(The data begins)

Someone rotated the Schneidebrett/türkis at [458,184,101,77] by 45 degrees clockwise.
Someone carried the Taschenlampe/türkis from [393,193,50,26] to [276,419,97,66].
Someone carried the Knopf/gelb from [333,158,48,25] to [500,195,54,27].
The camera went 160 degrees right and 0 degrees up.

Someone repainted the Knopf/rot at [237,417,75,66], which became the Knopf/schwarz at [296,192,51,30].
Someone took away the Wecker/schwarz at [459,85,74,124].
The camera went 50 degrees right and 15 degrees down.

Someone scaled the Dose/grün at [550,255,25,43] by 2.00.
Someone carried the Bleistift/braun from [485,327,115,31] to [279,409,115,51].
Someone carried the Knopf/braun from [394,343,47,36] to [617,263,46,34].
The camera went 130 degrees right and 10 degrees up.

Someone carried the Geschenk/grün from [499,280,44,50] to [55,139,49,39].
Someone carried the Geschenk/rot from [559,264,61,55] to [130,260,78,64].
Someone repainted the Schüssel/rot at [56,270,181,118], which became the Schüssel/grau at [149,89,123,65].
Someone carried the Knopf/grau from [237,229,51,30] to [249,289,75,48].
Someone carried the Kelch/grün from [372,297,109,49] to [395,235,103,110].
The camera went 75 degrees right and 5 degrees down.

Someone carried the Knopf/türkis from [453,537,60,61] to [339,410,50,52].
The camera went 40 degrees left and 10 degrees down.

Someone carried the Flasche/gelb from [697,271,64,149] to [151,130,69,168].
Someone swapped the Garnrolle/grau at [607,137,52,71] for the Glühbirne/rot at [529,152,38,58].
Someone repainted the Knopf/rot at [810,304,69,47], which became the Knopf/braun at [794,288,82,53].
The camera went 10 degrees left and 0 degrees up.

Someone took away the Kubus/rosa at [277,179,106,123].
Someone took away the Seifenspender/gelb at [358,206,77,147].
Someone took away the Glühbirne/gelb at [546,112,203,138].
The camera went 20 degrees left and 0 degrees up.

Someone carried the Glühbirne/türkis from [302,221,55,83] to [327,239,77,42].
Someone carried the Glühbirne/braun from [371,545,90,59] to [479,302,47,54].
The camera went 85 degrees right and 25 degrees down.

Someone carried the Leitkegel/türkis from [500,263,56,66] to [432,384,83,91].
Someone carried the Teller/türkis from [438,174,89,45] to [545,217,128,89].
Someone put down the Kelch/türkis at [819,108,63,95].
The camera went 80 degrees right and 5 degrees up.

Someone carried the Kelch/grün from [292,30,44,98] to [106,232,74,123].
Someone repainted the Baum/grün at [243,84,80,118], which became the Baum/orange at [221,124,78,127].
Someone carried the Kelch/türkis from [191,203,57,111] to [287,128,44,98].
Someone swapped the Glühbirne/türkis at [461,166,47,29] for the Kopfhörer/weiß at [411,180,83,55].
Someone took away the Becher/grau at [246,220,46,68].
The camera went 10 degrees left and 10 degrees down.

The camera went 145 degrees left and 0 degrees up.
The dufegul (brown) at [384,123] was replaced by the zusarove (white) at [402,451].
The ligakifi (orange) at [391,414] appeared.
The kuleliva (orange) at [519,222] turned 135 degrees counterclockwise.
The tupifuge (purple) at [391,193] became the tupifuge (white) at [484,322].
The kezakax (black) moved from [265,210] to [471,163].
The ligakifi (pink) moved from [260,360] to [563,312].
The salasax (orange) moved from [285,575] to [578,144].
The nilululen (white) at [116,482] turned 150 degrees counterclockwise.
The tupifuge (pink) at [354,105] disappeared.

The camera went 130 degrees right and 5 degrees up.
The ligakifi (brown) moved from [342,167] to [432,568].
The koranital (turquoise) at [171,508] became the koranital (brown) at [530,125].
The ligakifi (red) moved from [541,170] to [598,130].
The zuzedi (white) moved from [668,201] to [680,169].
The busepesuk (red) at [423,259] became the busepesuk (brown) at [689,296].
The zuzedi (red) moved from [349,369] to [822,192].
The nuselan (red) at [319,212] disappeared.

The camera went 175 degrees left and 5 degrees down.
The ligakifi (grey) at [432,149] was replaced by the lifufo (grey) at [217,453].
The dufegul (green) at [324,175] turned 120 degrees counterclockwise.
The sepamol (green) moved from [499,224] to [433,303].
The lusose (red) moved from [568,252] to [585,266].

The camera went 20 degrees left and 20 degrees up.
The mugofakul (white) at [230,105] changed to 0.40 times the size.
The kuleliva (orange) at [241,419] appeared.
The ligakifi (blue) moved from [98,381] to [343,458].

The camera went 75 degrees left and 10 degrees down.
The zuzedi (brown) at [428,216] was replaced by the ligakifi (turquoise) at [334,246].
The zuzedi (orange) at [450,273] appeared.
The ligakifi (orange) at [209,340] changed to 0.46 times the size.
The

(The data ends)

Task item: Every line of the listing is to be returned exactly as given.

Task solution:
Someone rotated the Schneidebrett/türkis at [458,184,101,77] by 45 degrees clockwise.
Someone carried the Taschenlampe/türkis from [393,193,50,26] to [276,419,97,66].
Someone carried the Knopf/gelb from [333,158,48,25] to [500,195,54,27].
The camera went 160 degrees right and 0 degrees up.

Someone repainted the Knopf/rot at [237,417,75,66], which became the Knopf/schwarz at [296,192,51,30].
Someone took away the Wecker/schwarz at [459,85,74,124].
The camera went 50 degrees right and 15 degrees down.

Someone scaled the Dose/grün at [550,255,25,43] by 2.00.
Someone carried the Bleistift/braun from [485,327,115,31] to [279,409,115,51].
Someone carried the Knopf/braun from [394,343,47,36] to [617,263,46,34].
The camera went 130 degrees right and 10 degrees up.

Someone carried the Geschenk/grün from [499,280,44,50] to [55,139,49,39].
Someone carried the Geschenk/rot from [559,264,61,55] to [130,260,78,64].
Someone repainted the Schüssel/rot at [56,270,181,118], which became the Schüssel/grau at [149,89,123,65].
Someone carried the Knopf/grau from [237,229,51,30] to [249,289,75,48].
Someone carried the Kelch/grün from [372,297,109,49] to [395,235,103,110].
The camera went 75 degrees right and 5 degrees down.

Someone carried the Knopf/türkis from [453,537,60,61] to [339,410,50,52].
The camera went 40 degrees left and 10 degrees down.

Someone carried the Flasche/gelb from [697,271,64,149] to [151,130,69,168].
Someone swapped the Garnrolle/grau at [607,137,52,71] for the Glühbirne/rot at [529,152,38,58].
Someone repainted the Knopf/rot at [810,304,69,47], which became the Knopf/braun at [794,288,82,53].
The camera went 10 degrees left and 0 degrees up.

Someone took away the Kubus/rosa at [277,179,106,123].
Someone took away the Seifenspender/gelb at [358,206,77,147].
Someone took away the Glühbirne/gelb at [546,112,203,138].
The camera went 20 degrees left and 0 degrees up.

Someone carried the Glühbirne/türkis from [302,221,55,83] to [327,239,77,42].
Someone carried the Glühbirne/braun from [371,545,90,59] to [479,302,47,54].
The camera went 85 degrees right and 25 degrees down.

Someone carried the Leitkegel/türkis from [500,263,56,66] to [432,384,83,91].
Someone carried the Teller/türkis from [438,174,89,45] to [545,217,128,89].
Someone put down the Kelch/türkis at [819,108,63,95].
The camera went 80 degrees right and 5 degrees up.

Someone carried the Kelch/grün from [292,30,44,98] to [106,232,74,123].
Someone repainted the Baum/grün at [243,84,80,118], which became the Baum/orange at [221,124,78,127].
Someone carried the Kelch/türkis from [191,203,57,111] to [287,128,44,98].
Someone swapped the Glühbirne/türkis at [461,166,47,29] for the Kopfhörer/weiß at [411,180,83,55].
Someone took away the Becher/grau at [246,220,46,68].
The camera went 10 degrees left and 10 degrees down.

The camera went 145 degrees left and 0 degrees up.
The dufegul (brown) at [384,123] was replaced by the zusarove (white) at [402,451].
The ligakifi (orange) at [391,414] appeared.
The kuleliva (orange) at [519,222] turned 135 degrees counterclockwise.
The tupifuge (purple) at [391,193] became the tupifuge (white) at [484,322].
The kezakax (black) moved from [265,210] to [471,163].
The ligakifi (pink) moved from [260,360] to [563,312].
The salasax (orange) moved from [285,575] to [578,144].
The nilululen (white) at [116,482] turned 150 degrees counterclockwise.
The tupifuge (pink) at [354,105] disappeared.

The camera went 130 degrees right and 5 degrees up.
The ligakifi (brown) moved from [342,167] to [432,568].
The koranital (turquoise) at [171,508] became the koranital (brown) at [530,125].
The ligakifi (red) moved from [541,170] to [598,130].
The zuzedi (white) moved from [668,201] to [680,169].
The busepesuk (red) at [423,259] became the busepesuk (brown) at [689,296].
The zuzedi (red) moved from [349,369] to [822,192].
The nuselan (red) at [319,212] disappeared.

The camera went 175 degrees left and 5 degrees down.
The ligakifi (grey) at [432,149] was replaced by the lifufo (grey) at [217,453].
The dufegul (green) at [324,175] turned 120 degrees counterclockwise.
The sepamol (green) moved from [499,224] to [433,303].
The lusose (red) moved from [568,252] to [585,266].

The camera went 20 degrees left and 20 degrees up.
The mugofakul (white) at [230,105] changed to 0.40 times the size.
The kuleliva (orange) at [241,419] appeared.
The ligakifi (blue) moved from [98,381] to [343,458].

The camera went 75 degrees left and 10 degrees down.
The zuzedi (brown) at [428,216] was replaced by the ligakifi (turquoise) at [334,246].
The zuzedi (orange) at [450,273] appeared.
The ligakifi (orange) at [209,340] changed to 0.46 times the size.
The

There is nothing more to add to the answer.